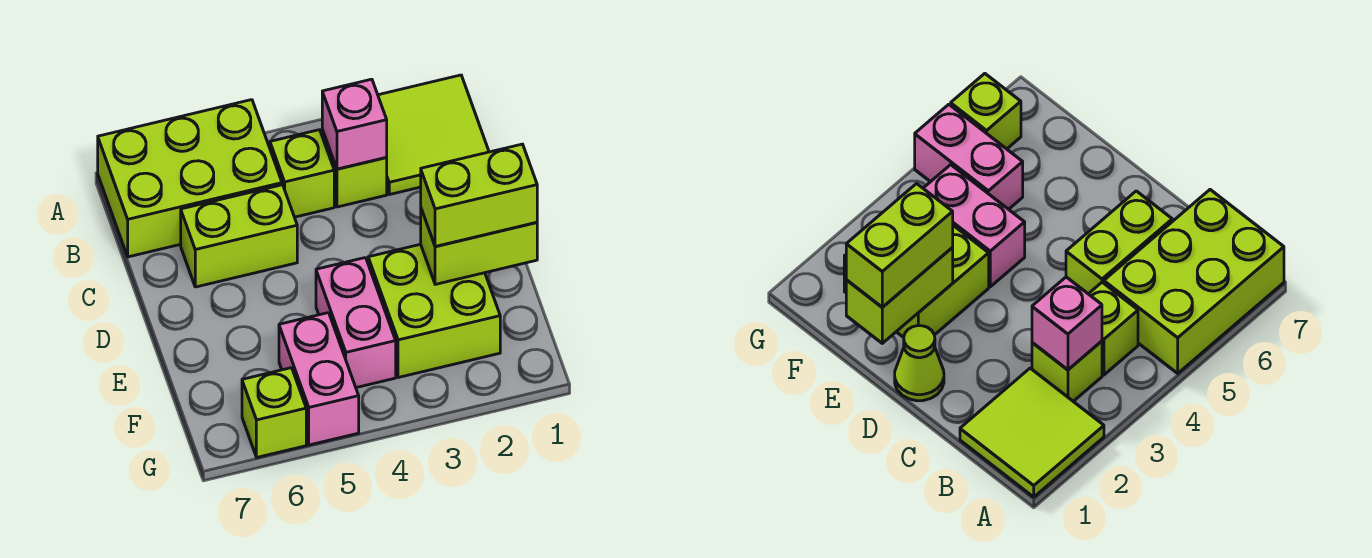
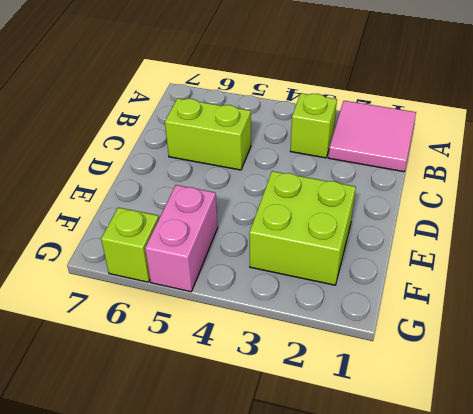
pink tile A1:B2 level 1 -> lime tile A1:B2 level 1
none -> lime brick A5:B7 level 1
none -> lime brick B4 level 1
none -> lime cone D1 level 1

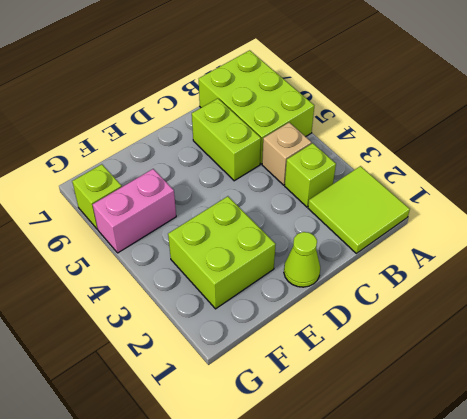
tan brick B4 level 1 -> lime brick B4 level 1
none -> pink brick E4:F4 level 1
none -> pink brick B3 level 2
none -> lime brick E1:E2 level 2

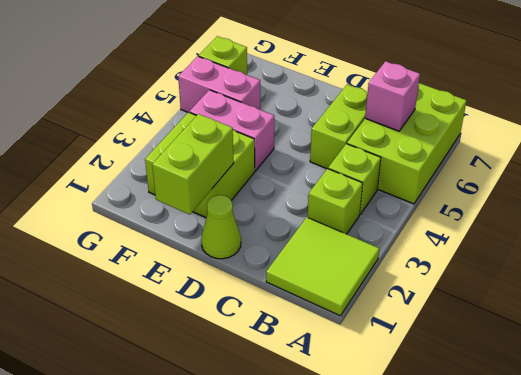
pink brick B6 level 2 -> pink brick B3 level 2
none -> lime brick E1:E2 level 3

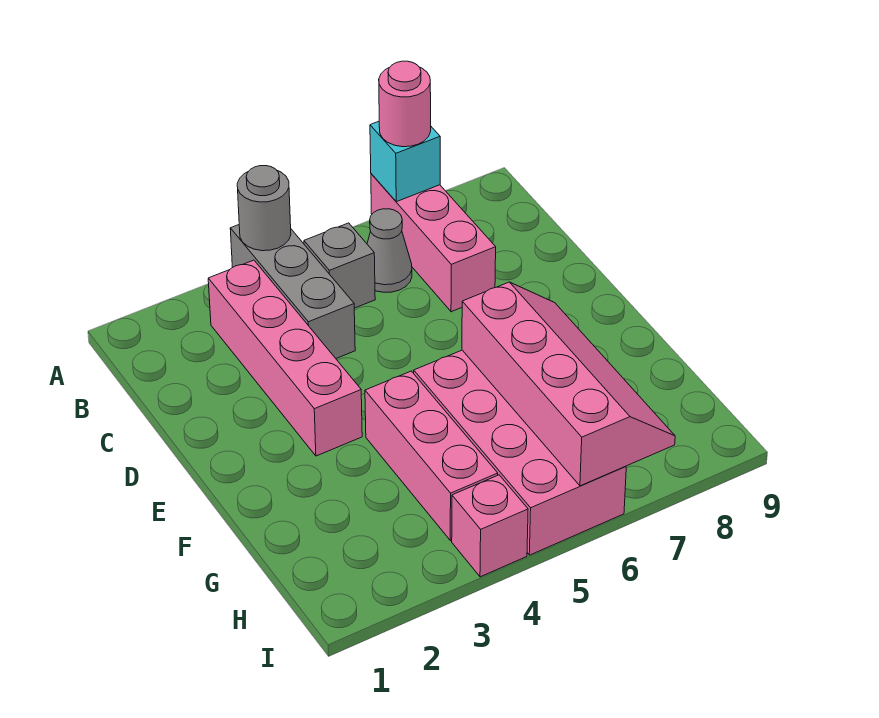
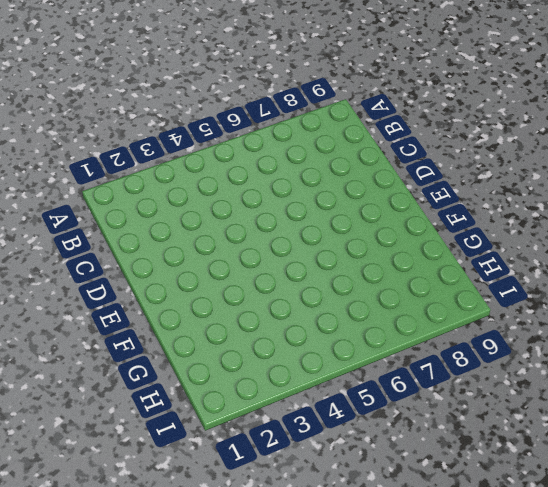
none -> grey brick A4:C4 level 1
none -> pink brick A7:C7 level 1
none -> pink brick B3:E3 level 1

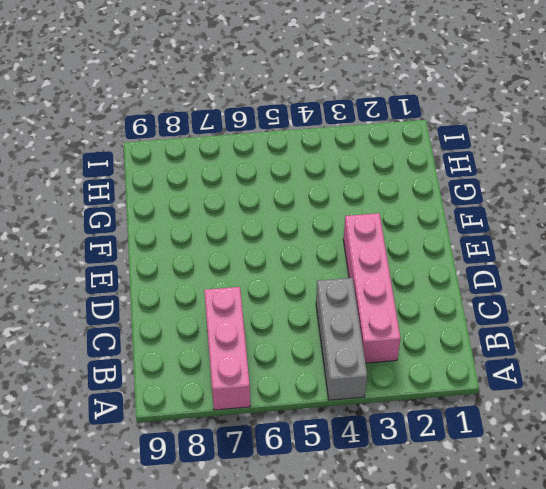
none -> grey brick B5 level 1
none -> grey cone B6 level 1
none -> pink brick F4:H4 level 1

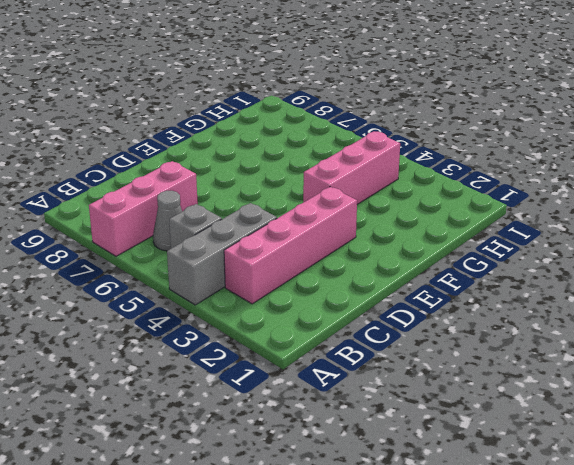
none -> pink brick F5:I6 level 1
none -> pink brick I4 level 1
none -> grey round brick A4 level 2

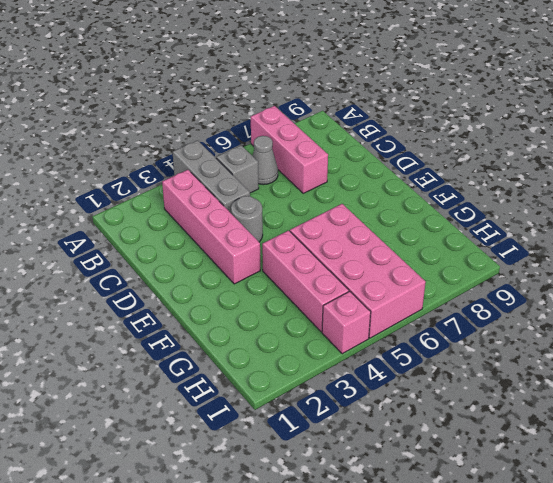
grey round brick D4 level 1 -> grey round brick A4 level 2
none -> cyan brick A7 level 2
none -> pink slope F6:I7 level 2 top 6
none -> pink round brick A7 level 3

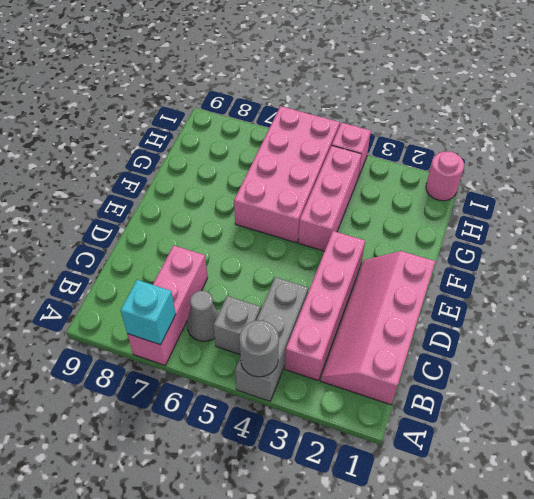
pink slope B1:E2 level 1 top 1 -> pink slope F6:I7 level 2 top 6
pink round brick I1 level 1 -> pink round brick A7 level 3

====

▸ About this exercise: What you write must match, line for line, the lines from the one with "none -> pink brick I4 level 1" through the last line of the data above, minus the pictures.

▸ Result of the task:
none -> pink brick I4 level 1
none -> grey round brick A4 level 2

grey round brick D4 level 1 -> grey round brick A4 level 2
none -> cyan brick A7 level 2
none -> pink slope F6:I7 level 2 top 6
none -> pink round brick A7 level 3

pink slope B1:E2 level 1 top 1 -> pink slope F6:I7 level 2 top 6
pink round brick I1 level 1 -> pink round brick A7 level 3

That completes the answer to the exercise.